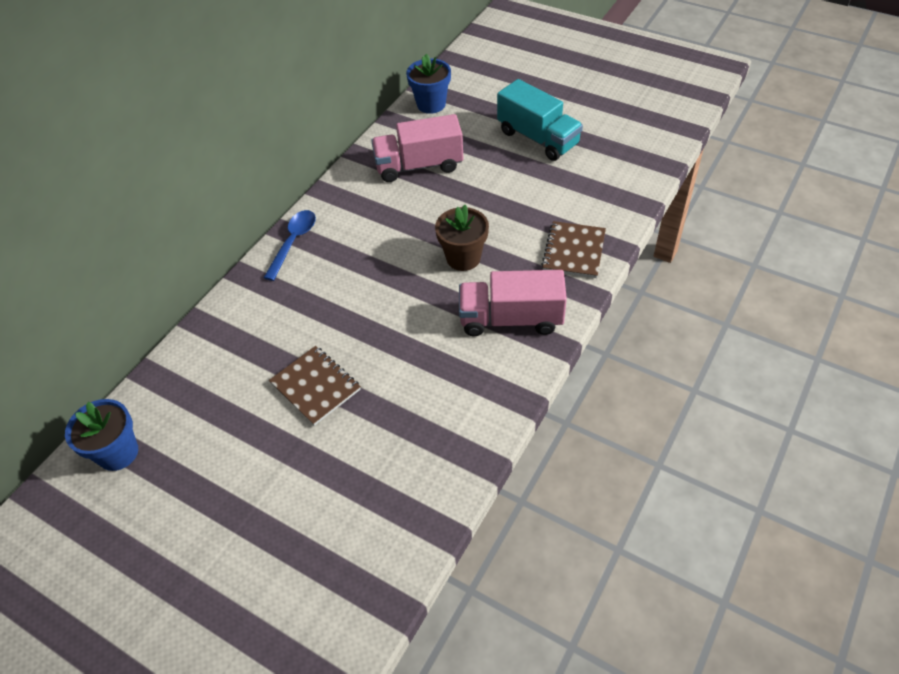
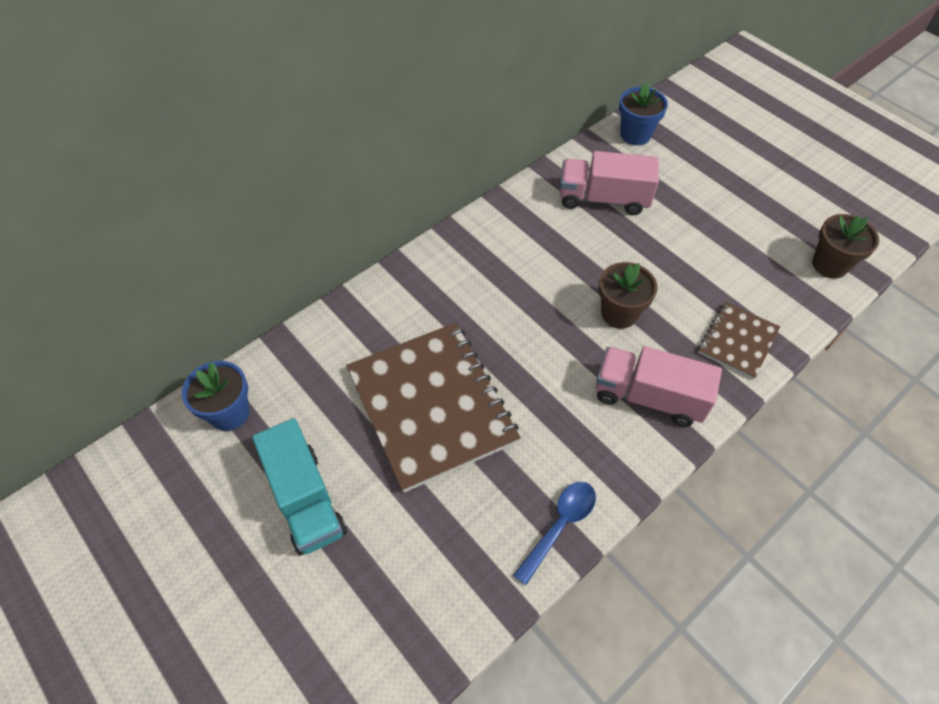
camera: 15 degrees right, 5 degrees up
(293, 242) = (455, 245): blue spoon -> blue spoon (559, 526)
(315, 386) = (431, 406): brown notebook -> brown notebook, size x2.00
(538, 138) = (736, 203): turquoise truck -> turquoise truck (305, 499)
(632, 167) = (829, 265): none -> brown flower pot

* * *

» **EXERCISE DIRECTIONS**:
Where the string "brown" occurs in a line of the material above, copy the whole line.

» **TASK RESPONSE**:
(315, 386) = (431, 406): brown notebook -> brown notebook, size x2.00
(632, 167) = (829, 265): none -> brown flower pot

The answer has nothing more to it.